-------- RECORDS TO USE --------

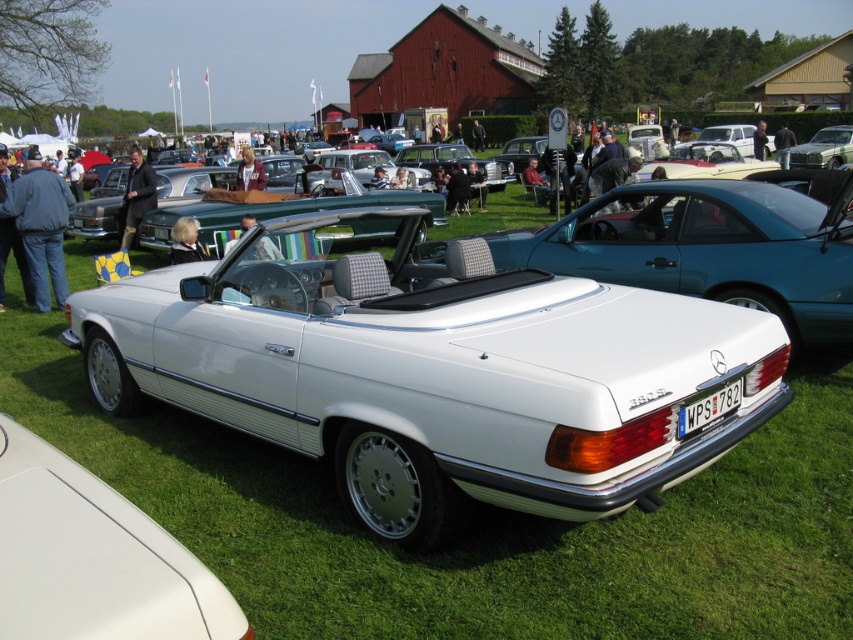
Is point (247, 227) positioned behind point (786, 163)?

That is False.

Looking at this image, does light brown leather jacket at center have a larger size compared to black leather jacket at center?

No, light brown leather jacket at center is not bigger than black leather jacket at center.

Measure the distance between light brown leather jacket at center and camera.

light brown leather jacket at center and camera are 4.40 meters apart from each other.

Locate an element on the screen. Image resolution: width=853 pixels, height=640 pixels. light brown leather jacket at center is located at coordinates (267, 250).

Where is `green grass at center`? The image size is (853, 640). green grass at center is located at coordinates (479, 524).

Is green grass at center wider than light brown leather jacket at center?

No, green grass at center is not wider than light brown leather jacket at center.

Is point (73, 422) closer to viewer compared to point (245, 230)?

Yes, point (73, 422) is closer to viewer.

Find the location of a particular element. Image resolution: width=853 pixels, height=640 pixels. green grass at center is located at coordinates (479, 524).

How distant is dark brown leather jacket at left from blonde hair at center?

--------

Copy all of the records above word for word, leaving out the pictures.

## YOUR RESPONSE
Is point (247, 227) positioned behind point (786, 163)?

That is False.

Looking at this image, does light brown leather jacket at center have a larger size compared to black leather jacket at center?

No, light brown leather jacket at center is not bigger than black leather jacket at center.

Measure the distance between light brown leather jacket at center and camera.

light brown leather jacket at center and camera are 4.40 meters apart from each other.

Locate an element on the screen. Image resolution: width=853 pixels, height=640 pixels. light brown leather jacket at center is located at coordinates (267, 250).

Where is `green grass at center`? The image size is (853, 640). green grass at center is located at coordinates (479, 524).

Is green grass at center wider than light brown leather jacket at center?

No, green grass at center is not wider than light brown leather jacket at center.

Is point (73, 422) closer to viewer compared to point (245, 230)?

Yes, point (73, 422) is closer to viewer.

Find the location of a particular element. Image resolution: width=853 pixels, height=640 pixels. green grass at center is located at coordinates (479, 524).

How distant is dark brown leather jacket at left from blonde hair at center?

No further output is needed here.